In the data below, the answer is the run of lines from the line containing "(177, 305) = (285, 281): grey" through the line containing "camera: 35 degrees right, 30 degrees up", both included; print it exactly and nothing else.

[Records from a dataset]
════════

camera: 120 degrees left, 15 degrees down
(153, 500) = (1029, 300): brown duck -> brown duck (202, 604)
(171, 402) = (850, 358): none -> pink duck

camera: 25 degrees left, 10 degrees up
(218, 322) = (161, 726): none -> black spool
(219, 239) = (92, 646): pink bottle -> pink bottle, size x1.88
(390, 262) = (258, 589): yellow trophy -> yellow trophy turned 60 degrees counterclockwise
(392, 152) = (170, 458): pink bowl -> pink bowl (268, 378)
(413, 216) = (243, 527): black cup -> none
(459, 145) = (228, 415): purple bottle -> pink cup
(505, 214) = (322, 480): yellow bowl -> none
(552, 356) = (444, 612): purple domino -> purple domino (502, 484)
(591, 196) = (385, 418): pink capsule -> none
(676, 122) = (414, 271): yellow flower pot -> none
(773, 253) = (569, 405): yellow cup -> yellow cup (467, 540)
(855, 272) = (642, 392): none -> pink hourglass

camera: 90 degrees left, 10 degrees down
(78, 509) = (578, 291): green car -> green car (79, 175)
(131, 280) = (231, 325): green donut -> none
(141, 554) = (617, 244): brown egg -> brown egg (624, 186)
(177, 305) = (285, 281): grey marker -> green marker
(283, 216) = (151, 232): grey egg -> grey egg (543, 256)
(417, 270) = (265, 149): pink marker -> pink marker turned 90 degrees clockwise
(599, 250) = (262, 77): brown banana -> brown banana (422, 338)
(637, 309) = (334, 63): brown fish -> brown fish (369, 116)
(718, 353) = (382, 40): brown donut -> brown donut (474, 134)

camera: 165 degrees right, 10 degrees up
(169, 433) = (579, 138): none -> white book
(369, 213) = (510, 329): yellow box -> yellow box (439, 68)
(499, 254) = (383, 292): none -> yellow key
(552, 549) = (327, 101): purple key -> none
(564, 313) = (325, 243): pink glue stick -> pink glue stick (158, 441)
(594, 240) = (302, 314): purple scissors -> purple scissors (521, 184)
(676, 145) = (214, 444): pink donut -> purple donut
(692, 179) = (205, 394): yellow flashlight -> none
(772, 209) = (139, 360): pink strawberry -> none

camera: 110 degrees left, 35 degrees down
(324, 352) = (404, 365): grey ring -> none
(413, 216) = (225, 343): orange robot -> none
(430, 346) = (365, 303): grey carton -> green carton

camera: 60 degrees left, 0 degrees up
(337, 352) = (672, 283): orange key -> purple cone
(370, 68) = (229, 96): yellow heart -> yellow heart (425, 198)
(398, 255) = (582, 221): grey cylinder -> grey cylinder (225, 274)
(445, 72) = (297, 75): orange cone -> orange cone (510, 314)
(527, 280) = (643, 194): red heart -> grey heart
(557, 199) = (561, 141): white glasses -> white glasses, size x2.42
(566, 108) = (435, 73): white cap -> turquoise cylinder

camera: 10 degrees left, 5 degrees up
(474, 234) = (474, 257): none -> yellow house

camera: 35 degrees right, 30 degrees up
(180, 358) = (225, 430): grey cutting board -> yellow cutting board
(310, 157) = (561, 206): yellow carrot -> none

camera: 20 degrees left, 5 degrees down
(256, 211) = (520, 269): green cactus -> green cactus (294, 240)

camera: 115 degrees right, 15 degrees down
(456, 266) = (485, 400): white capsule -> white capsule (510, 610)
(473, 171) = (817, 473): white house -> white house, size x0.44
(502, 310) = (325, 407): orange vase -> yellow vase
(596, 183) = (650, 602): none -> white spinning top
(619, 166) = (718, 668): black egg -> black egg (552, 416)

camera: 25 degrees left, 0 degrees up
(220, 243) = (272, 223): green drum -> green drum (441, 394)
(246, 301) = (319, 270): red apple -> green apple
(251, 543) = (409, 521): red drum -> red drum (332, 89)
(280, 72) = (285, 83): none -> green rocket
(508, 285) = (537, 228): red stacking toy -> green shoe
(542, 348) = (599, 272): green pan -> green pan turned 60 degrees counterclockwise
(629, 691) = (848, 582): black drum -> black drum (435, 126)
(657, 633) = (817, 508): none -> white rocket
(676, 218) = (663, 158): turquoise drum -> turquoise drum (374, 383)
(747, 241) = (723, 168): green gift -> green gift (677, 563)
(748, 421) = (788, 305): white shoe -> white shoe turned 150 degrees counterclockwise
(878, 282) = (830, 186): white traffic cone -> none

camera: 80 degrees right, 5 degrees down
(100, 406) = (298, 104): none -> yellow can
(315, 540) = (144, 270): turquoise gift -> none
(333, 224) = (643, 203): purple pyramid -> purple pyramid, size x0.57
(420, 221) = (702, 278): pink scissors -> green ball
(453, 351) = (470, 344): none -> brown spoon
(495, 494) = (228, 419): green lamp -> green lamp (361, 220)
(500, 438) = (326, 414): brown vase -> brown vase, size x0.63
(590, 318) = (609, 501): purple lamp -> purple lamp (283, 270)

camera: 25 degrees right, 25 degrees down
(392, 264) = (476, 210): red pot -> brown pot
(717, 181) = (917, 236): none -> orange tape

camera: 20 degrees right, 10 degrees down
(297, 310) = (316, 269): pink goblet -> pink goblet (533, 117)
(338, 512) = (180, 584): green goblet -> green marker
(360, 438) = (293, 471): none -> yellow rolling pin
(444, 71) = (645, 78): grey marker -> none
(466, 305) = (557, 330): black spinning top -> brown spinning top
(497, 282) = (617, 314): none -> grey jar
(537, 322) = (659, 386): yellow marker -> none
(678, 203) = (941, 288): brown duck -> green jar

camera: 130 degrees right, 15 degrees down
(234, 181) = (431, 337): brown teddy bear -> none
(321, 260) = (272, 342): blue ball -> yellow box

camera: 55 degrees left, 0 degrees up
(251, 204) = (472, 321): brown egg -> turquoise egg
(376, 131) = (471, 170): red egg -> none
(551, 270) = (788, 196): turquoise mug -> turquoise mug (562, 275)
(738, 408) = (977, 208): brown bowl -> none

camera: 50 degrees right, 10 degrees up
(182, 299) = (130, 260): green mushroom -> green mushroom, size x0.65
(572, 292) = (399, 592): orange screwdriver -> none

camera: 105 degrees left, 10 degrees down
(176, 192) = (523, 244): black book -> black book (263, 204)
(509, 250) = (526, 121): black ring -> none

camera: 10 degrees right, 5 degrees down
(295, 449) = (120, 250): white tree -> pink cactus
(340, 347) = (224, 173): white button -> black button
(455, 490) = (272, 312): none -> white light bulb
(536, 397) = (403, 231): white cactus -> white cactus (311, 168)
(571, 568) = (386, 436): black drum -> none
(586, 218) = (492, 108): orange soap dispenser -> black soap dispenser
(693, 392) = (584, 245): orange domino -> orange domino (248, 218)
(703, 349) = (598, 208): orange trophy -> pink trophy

════════

▸ **RESPONSE TO THIS TASK**:
(177, 305) = (285, 281): grey marker -> green marker
(283, 216) = (151, 232): grey egg -> grey egg (543, 256)
(417, 270) = (265, 149): pink marker -> pink marker turned 90 degrees clockwise
(599, 250) = (262, 77): brown banana -> brown banana (422, 338)
(637, 309) = (334, 63): brown fish -> brown fish (369, 116)
(718, 353) = (382, 40): brown donut -> brown donut (474, 134)

camera: 165 degrees right, 10 degrees up
(169, 433) = (579, 138): none -> white book
(369, 213) = (510, 329): yellow box -> yellow box (439, 68)
(499, 254) = (383, 292): none -> yellow key
(552, 549) = (327, 101): purple key -> none
(564, 313) = (325, 243): pink glue stick -> pink glue stick (158, 441)
(594, 240) = (302, 314): purple scissors -> purple scissors (521, 184)
(676, 145) = (214, 444): pink donut -> purple donut
(692, 179) = (205, 394): yellow flashlight -> none
(772, 209) = (139, 360): pink strawberry -> none

camera: 110 degrees left, 35 degrees down
(324, 352) = (404, 365): grey ring -> none
(413, 216) = (225, 343): orange robot -> none
(430, 346) = (365, 303): grey carton -> green carton

camera: 60 degrees left, 0 degrees up
(337, 352) = (672, 283): orange key -> purple cone
(370, 68) = (229, 96): yellow heart -> yellow heart (425, 198)
(398, 255) = (582, 221): grey cylinder -> grey cylinder (225, 274)
(445, 72) = (297, 75): orange cone -> orange cone (510, 314)
(527, 280) = (643, 194): red heart -> grey heart
(557, 199) = (561, 141): white glasses -> white glasses, size x2.42
(566, 108) = (435, 73): white cap -> turquoise cylinder

camera: 10 degrees left, 5 degrees up
(474, 234) = (474, 257): none -> yellow house

camera: 35 degrees right, 30 degrees up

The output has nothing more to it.